- _Exercise data_:

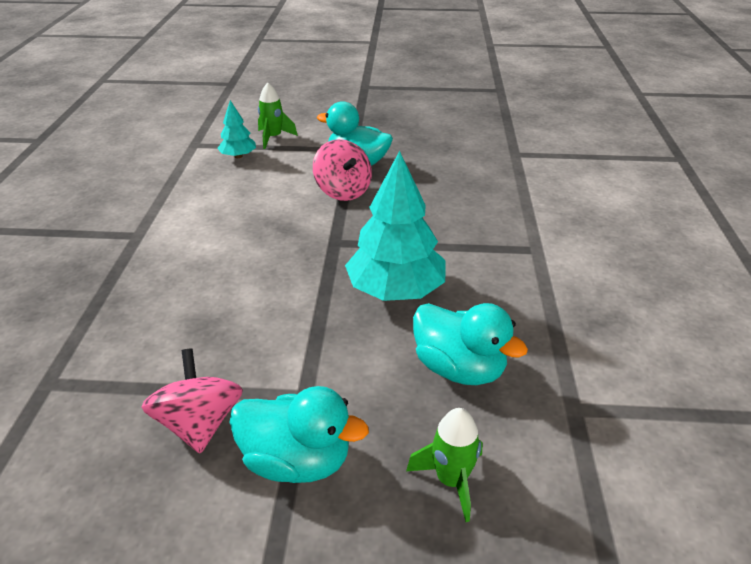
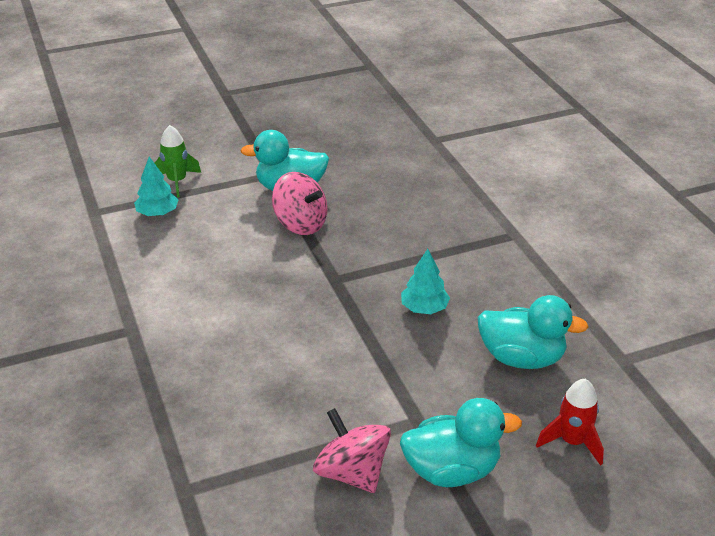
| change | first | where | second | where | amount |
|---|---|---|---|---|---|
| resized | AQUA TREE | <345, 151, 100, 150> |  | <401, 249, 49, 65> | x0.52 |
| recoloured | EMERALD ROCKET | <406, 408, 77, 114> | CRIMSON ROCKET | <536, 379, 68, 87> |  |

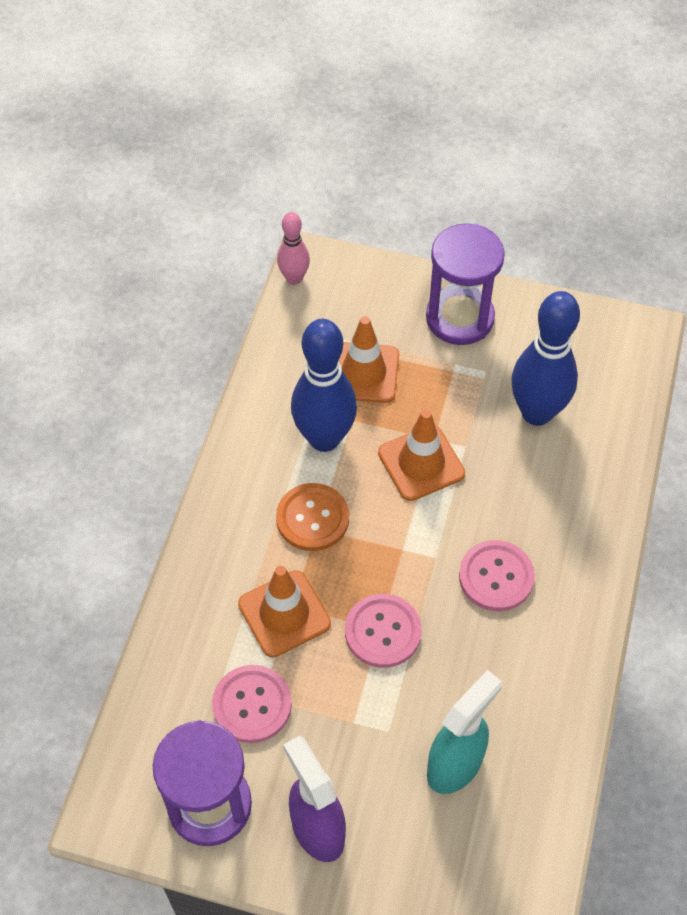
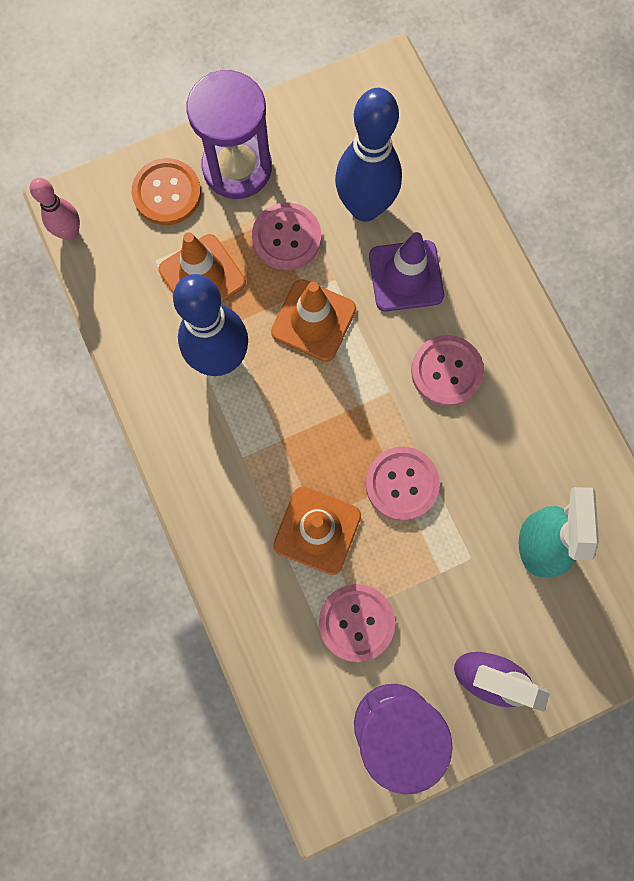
| change | first | where | second | where | amount |
|---|---|---|---|---|---|
| moved | BRIGHT ORANGE SHIRT BUTTON | <276, 483, 73, 68> |  | <131, 158, 70, 67> |  |
| added |  |  | PINK SHIRT BUTTON | <252, 202, 69, 68> |  |
| added |  |  | VIOLET TRAFFIC CONE | <369, 232, 75, 80> |  |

- _Aim of the exercise_: Send back the data above verbatim, leaving out its pictures.

- _Answer_:
| change | first | where | second | where | amount |
|---|---|---|---|---|---|
| resized | AQUA TREE | <345, 151, 100, 150> |  | <401, 249, 49, 65> | x0.52 |
| recoloured | EMERALD ROCKET | <406, 408, 77, 114> | CRIMSON ROCKET | <536, 379, 68, 87> |  |

| change | first | where | second | where | amount |
|---|---|---|---|---|---|
| moved | BRIGHT ORANGE SHIRT BUTTON | <276, 483, 73, 68> |  | <131, 158, 70, 67> |  |
| added |  |  | PINK SHIRT BUTTON | <252, 202, 69, 68> |  |
| added |  |  | VIOLET TRAFFIC CONE | <369, 232, 75, 80> |  |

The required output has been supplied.